(Data extracted from a collection)
==*==

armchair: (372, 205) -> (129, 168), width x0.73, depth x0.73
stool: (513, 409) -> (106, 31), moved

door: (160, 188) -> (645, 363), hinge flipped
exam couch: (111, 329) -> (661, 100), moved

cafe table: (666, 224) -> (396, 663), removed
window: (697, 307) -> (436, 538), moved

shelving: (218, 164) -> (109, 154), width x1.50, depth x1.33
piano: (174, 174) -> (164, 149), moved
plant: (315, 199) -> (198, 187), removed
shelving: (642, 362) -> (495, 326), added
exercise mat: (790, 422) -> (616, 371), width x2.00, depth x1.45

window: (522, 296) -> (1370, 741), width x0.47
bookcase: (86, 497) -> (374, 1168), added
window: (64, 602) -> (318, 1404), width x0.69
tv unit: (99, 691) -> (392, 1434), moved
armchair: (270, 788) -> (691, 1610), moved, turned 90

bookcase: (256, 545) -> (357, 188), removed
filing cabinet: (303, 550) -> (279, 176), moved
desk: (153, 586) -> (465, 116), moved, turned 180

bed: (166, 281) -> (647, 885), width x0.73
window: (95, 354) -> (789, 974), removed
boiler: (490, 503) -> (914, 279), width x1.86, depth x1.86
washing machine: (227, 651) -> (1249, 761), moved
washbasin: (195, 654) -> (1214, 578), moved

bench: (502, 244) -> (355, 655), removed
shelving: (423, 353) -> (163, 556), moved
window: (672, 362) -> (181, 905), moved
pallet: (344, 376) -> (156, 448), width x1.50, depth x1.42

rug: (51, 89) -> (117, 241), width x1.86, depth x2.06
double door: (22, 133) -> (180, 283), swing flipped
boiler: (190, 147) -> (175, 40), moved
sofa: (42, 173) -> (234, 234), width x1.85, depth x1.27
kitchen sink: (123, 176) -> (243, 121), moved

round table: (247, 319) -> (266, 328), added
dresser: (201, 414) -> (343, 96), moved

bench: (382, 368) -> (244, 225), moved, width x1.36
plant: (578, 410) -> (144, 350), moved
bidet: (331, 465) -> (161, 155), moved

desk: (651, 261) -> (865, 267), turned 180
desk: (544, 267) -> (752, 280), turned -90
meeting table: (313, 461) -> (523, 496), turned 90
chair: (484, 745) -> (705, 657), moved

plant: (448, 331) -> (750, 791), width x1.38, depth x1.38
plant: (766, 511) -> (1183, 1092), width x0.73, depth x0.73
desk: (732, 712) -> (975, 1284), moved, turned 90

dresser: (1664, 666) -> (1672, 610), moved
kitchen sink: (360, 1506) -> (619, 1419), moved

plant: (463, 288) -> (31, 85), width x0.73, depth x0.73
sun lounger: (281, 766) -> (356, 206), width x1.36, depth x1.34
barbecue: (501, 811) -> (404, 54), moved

==*==

▸ WHAT TO PRODUCE:
Reproduce the entries above exactly.

▸ ANSWER TO THIS PROBLEM:
armchair: (372, 205) -> (129, 168), width x0.73, depth x0.73
stool: (513, 409) -> (106, 31), moved

door: (160, 188) -> (645, 363), hinge flipped
exam couch: (111, 329) -> (661, 100), moved

cafe table: (666, 224) -> (396, 663), removed
window: (697, 307) -> (436, 538), moved

shelving: (218, 164) -> (109, 154), width x1.50, depth x1.33
piano: (174, 174) -> (164, 149), moved
plant: (315, 199) -> (198, 187), removed
shelving: (642, 362) -> (495, 326), added
exercise mat: (790, 422) -> (616, 371), width x2.00, depth x1.45

window: (522, 296) -> (1370, 741), width x0.47
bookcase: (86, 497) -> (374, 1168), added
window: (64, 602) -> (318, 1404), width x0.69
tv unit: (99, 691) -> (392, 1434), moved
armchair: (270, 788) -> (691, 1610), moved, turned 90

bookcase: (256, 545) -> (357, 188), removed
filing cabinet: (303, 550) -> (279, 176), moved
desk: (153, 586) -> (465, 116), moved, turned 180

bed: (166, 281) -> (647, 885), width x0.73
window: (95, 354) -> (789, 974), removed
boiler: (490, 503) -> (914, 279), width x1.86, depth x1.86
washing machine: (227, 651) -> (1249, 761), moved
washbasin: (195, 654) -> (1214, 578), moved

bench: (502, 244) -> (355, 655), removed
shelving: (423, 353) -> (163, 556), moved
window: (672, 362) -> (181, 905), moved
pallet: (344, 376) -> (156, 448), width x1.50, depth x1.42

rug: (51, 89) -> (117, 241), width x1.86, depth x2.06
double door: (22, 133) -> (180, 283), swing flipped
boiler: (190, 147) -> (175, 40), moved
sofa: (42, 173) -> (234, 234), width x1.85, depth x1.27
kitchen sink: (123, 176) -> (243, 121), moved

round table: (247, 319) -> (266, 328), added
dresser: (201, 414) -> (343, 96), moved

bench: (382, 368) -> (244, 225), moved, width x1.36
plant: (578, 410) -> (144, 350), moved
bidet: (331, 465) -> (161, 155), moved

desk: (651, 261) -> (865, 267), turned 180
desk: (544, 267) -> (752, 280), turned -90
meeting table: (313, 461) -> (523, 496), turned 90
chair: (484, 745) -> (705, 657), moved

plant: (448, 331) -> (750, 791), width x1.38, depth x1.38
plant: (766, 511) -> (1183, 1092), width x0.73, depth x0.73
desk: (732, 712) -> (975, 1284), moved, turned 90

dresser: (1664, 666) -> (1672, 610), moved
kitchen sink: (360, 1506) -> (619, 1419), moved

plant: (463, 288) -> (31, 85), width x0.73, depth x0.73
sun lounger: (281, 766) -> (356, 206), width x1.36, depth x1.34
barbecue: (501, 811) -> (404, 54), moved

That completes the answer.